> [Problem description]: Copy out the data below from the line containing "brown line: moved 2 px left, 11 px up" to the line containing "gray rectangle: moved 2 px left", both lines included, with all images left out.

> [Records]:

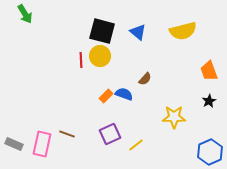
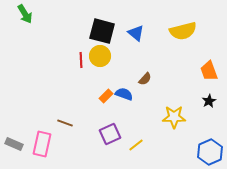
blue triangle: moved 2 px left, 1 px down
brown line: moved 2 px left, 11 px up
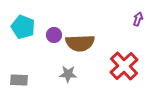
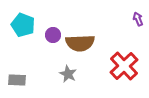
purple arrow: rotated 40 degrees counterclockwise
cyan pentagon: moved 2 px up
purple circle: moved 1 px left
gray star: rotated 24 degrees clockwise
gray rectangle: moved 2 px left
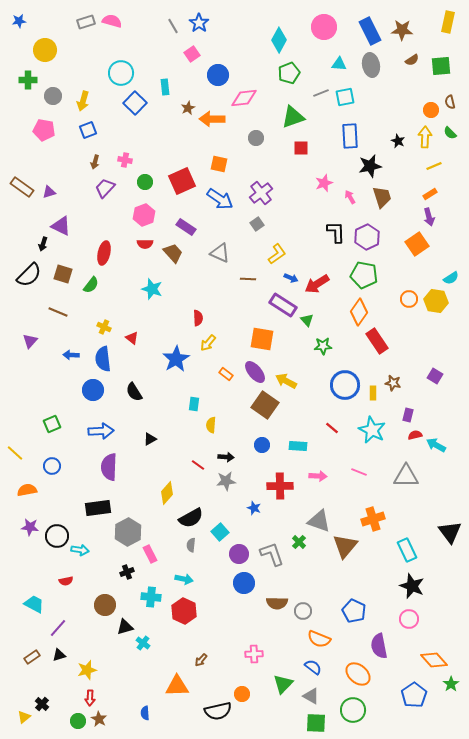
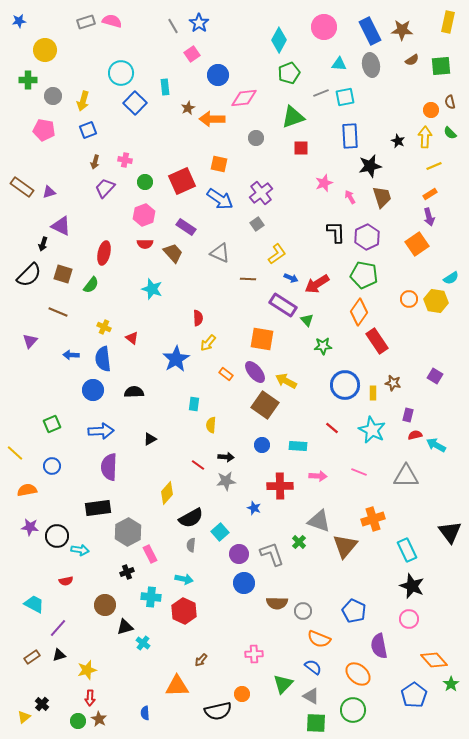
black semicircle at (134, 392): rotated 120 degrees clockwise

> [Answer space]:
brown line: moved 2 px left, 11 px up
purple arrow: rotated 40 degrees counterclockwise
cyan pentagon: moved 2 px up
purple circle: moved 1 px left
gray star: rotated 24 degrees clockwise
gray rectangle: moved 2 px left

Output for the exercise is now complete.